Though the entries contain pictures, the copy you make should hold only the rest, exactly as written.

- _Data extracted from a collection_
▼

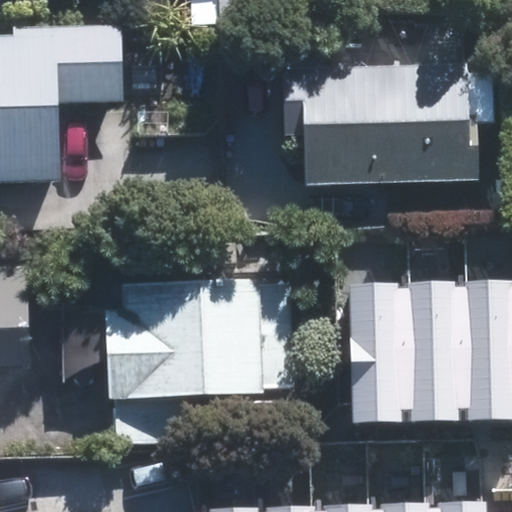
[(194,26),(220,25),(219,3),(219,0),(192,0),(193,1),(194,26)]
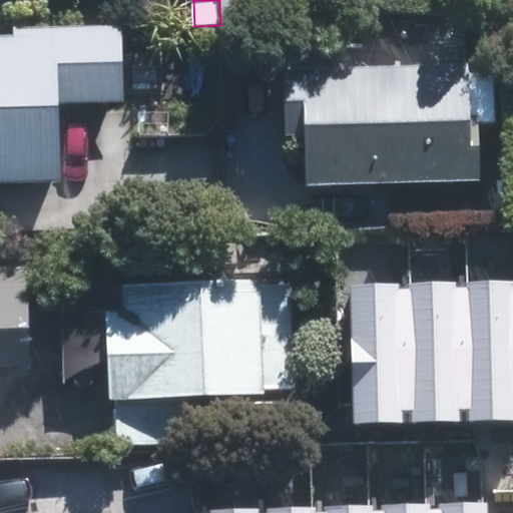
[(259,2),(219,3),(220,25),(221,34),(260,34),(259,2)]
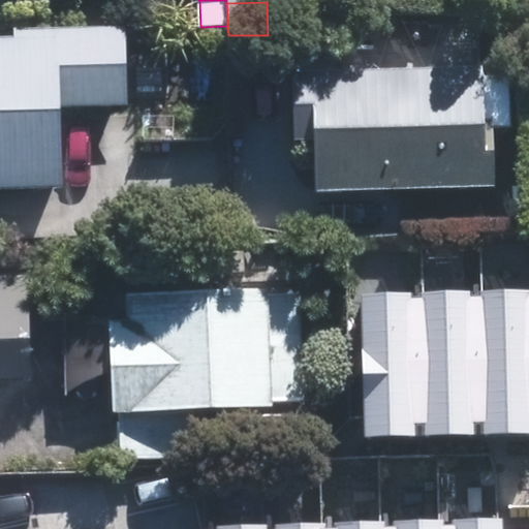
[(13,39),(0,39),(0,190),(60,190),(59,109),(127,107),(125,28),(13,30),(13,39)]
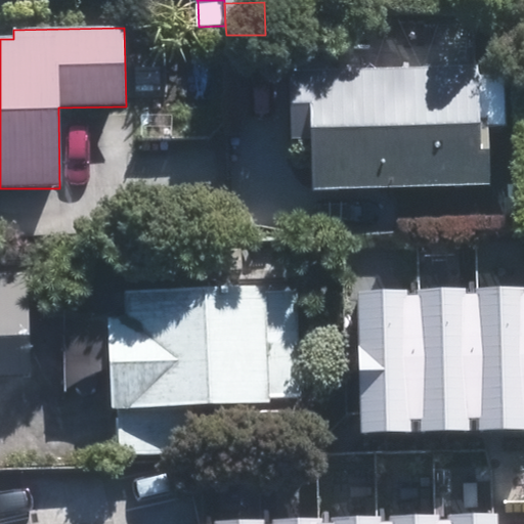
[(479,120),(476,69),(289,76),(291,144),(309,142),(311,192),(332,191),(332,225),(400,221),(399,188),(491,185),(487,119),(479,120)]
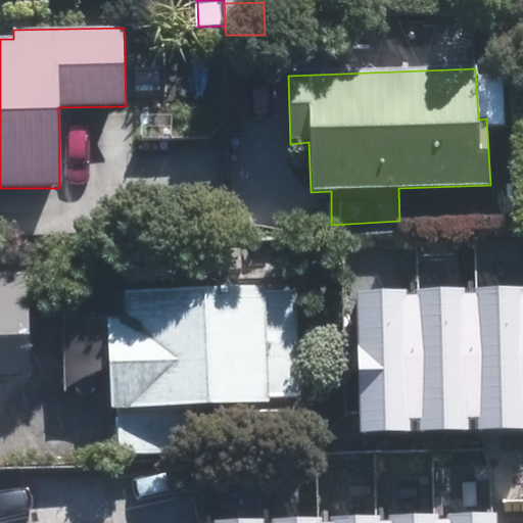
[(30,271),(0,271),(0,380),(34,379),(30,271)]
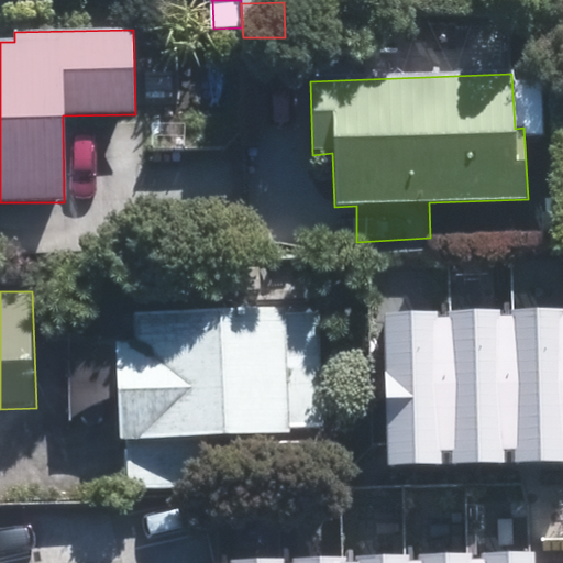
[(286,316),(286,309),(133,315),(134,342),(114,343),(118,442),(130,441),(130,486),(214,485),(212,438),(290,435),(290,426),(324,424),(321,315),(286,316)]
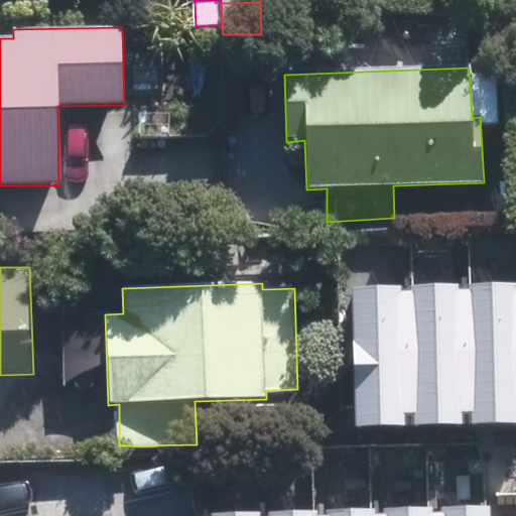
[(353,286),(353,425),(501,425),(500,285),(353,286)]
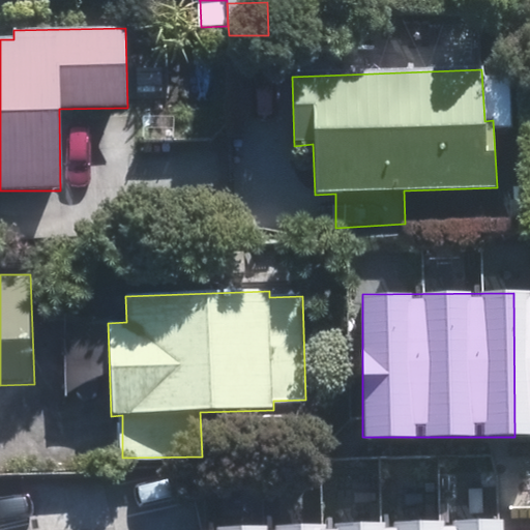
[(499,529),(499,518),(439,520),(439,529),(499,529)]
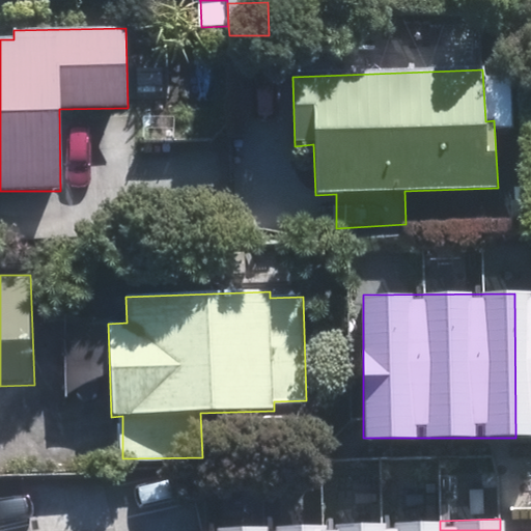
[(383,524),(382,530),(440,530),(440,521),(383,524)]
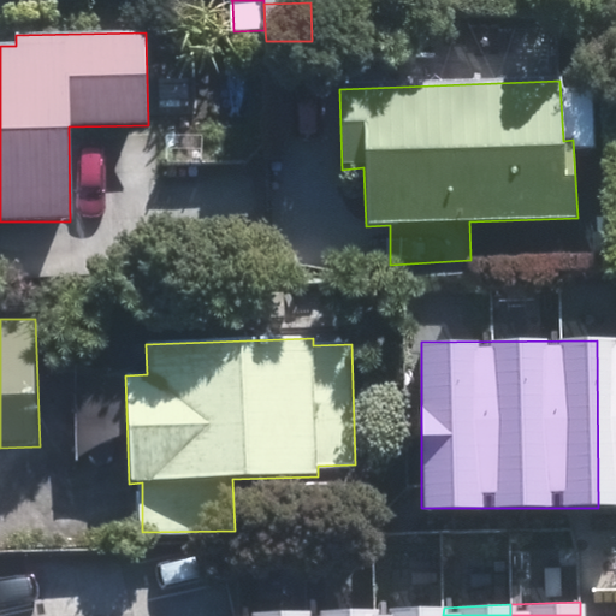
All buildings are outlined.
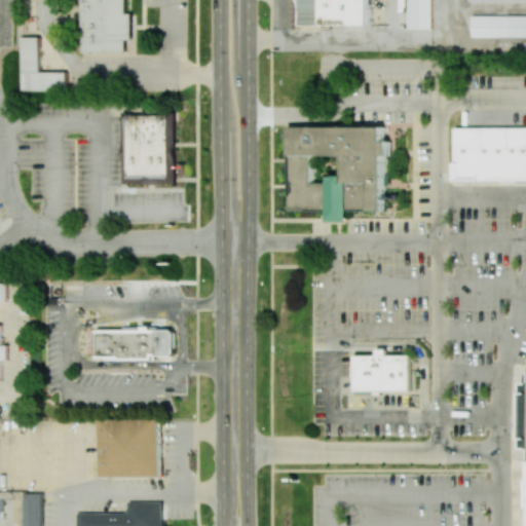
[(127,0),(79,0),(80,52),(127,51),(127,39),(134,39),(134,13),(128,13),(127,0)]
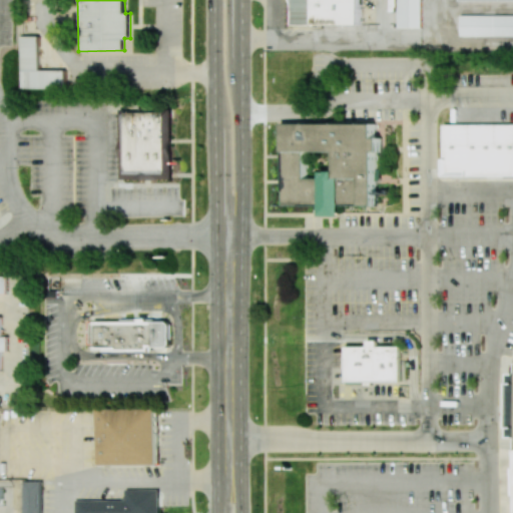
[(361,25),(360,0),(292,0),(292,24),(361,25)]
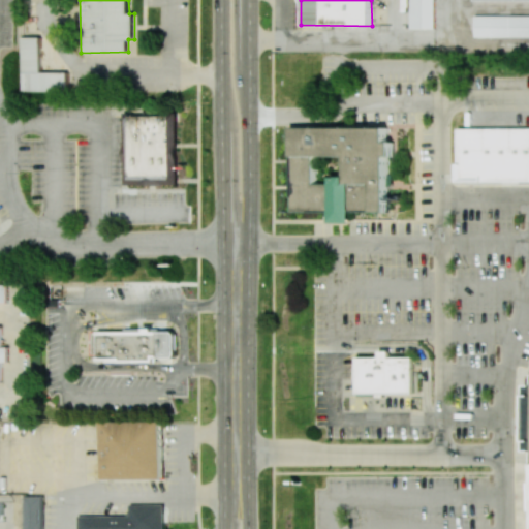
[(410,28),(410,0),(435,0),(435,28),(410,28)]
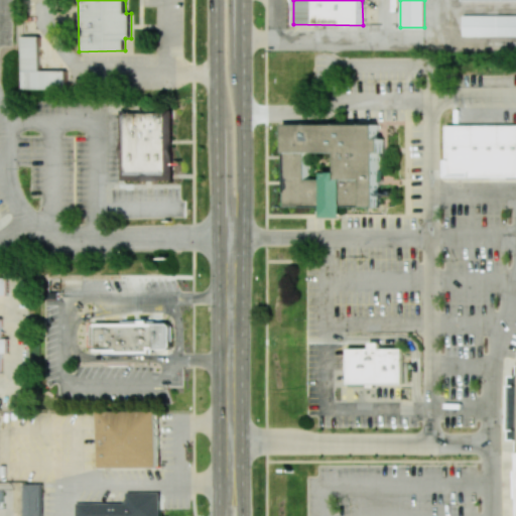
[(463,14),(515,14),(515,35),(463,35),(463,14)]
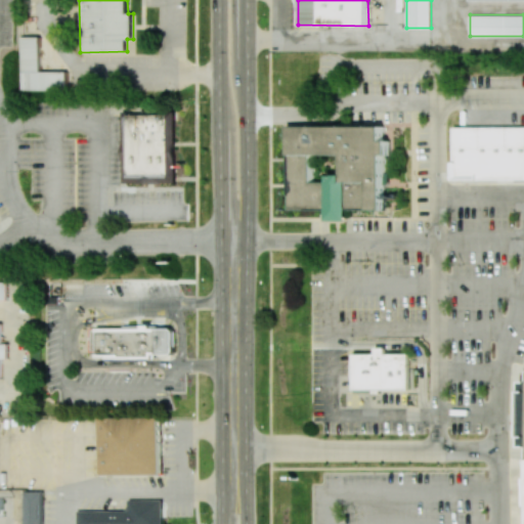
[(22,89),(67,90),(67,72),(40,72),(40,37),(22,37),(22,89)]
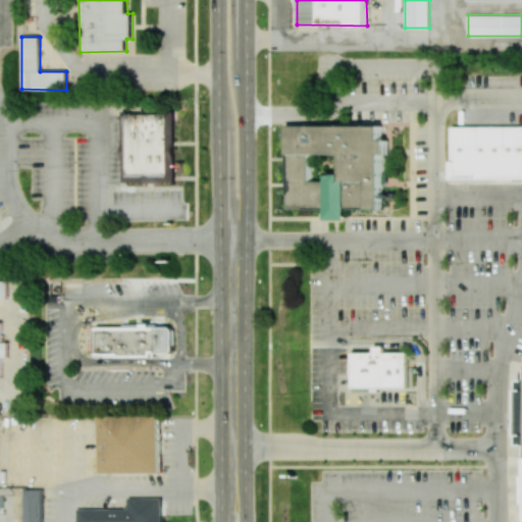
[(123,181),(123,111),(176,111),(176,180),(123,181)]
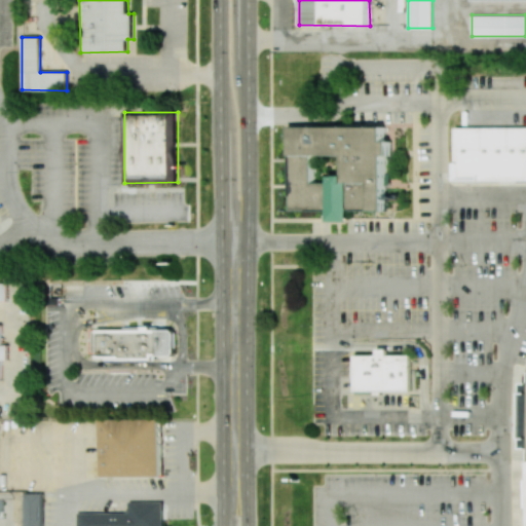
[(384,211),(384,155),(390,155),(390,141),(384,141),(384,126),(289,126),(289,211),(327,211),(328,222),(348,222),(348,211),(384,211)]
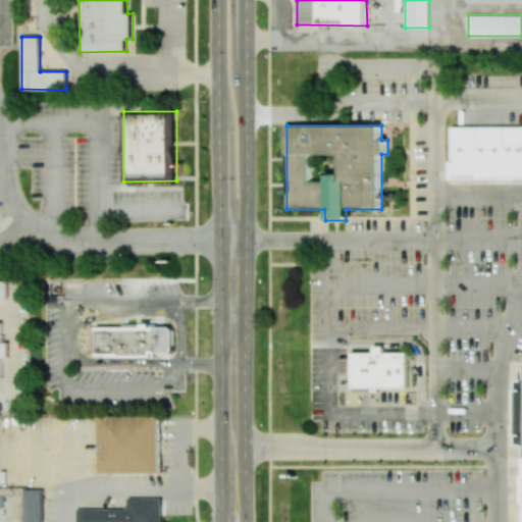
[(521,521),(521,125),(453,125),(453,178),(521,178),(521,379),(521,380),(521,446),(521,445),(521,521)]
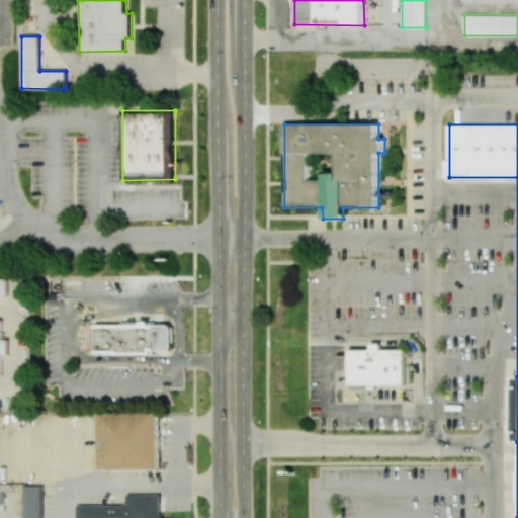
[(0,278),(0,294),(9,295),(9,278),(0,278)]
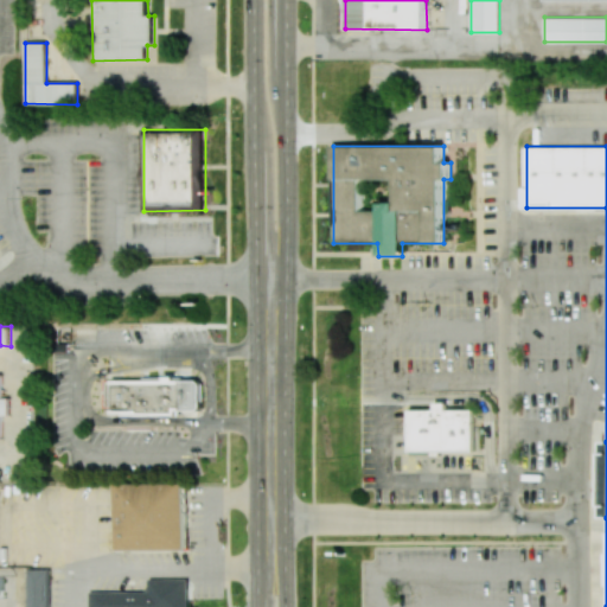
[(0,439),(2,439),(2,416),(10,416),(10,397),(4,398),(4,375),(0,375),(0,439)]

▲

- _Your response_
[(194,26),(220,25),(219,3),(219,0),(192,0),(193,1),(194,26)]
[(259,2),(219,3),(220,25),(221,34),(260,34),(259,2)]
[(13,39),(0,39),(0,190),(60,190),(59,109),(127,107),(125,28),(13,30),(13,39)]
[(479,120),(476,69),(289,76),(291,144),(309,142),(311,192),(332,191),(332,225),(400,221),(399,188),(491,185),(487,119),(479,120)]
[(30,271),(0,271),(0,380),(34,379),(30,271)]
[(286,316),(286,309),(133,315),(134,342),(114,343),(118,442),(130,441),(130,486),(214,485),(212,438),(290,435),(290,426),(324,424),(321,315),(286,316)]
[(353,286),(353,425),(501,425),(500,285),(353,286)]
[(499,529),(499,518),(439,520),(439,529),(499,529)]
[(383,524),(382,530),(440,530),(440,521),(383,524)]
All buildings are outlined.
[(127,0),(79,0),(80,52),(127,51),(127,39),(134,39),(134,13),(128,13),(127,0)]
[(361,25),(360,0),(292,0),(292,24),(361,25)]
[(410,28),(410,0),(435,0),(435,28),(410,28)]
[(463,14),(515,14),(515,35),(463,35),(463,14)]
[(22,89),(67,90),(67,72),(40,72),(40,37),(22,37),(22,89)]
[(123,181),(123,111),(176,111),(176,180),(123,181)]
[(384,211),(384,155),(390,155),(390,141),(384,141),(384,126),(289,126),(289,211),(327,211),(328,222),(348,222),(348,211),(384,211)]
[(521,521),(521,125),(453,125),(453,178),(521,178),(521,379),(521,380),(521,446),(521,445),(521,521)]
[(0,278),(0,294),(9,295),(9,278),(0,278)]
[(0,439),(2,439),(2,416),(10,416),(10,397),(4,398),(4,375),(0,375),(0,439)]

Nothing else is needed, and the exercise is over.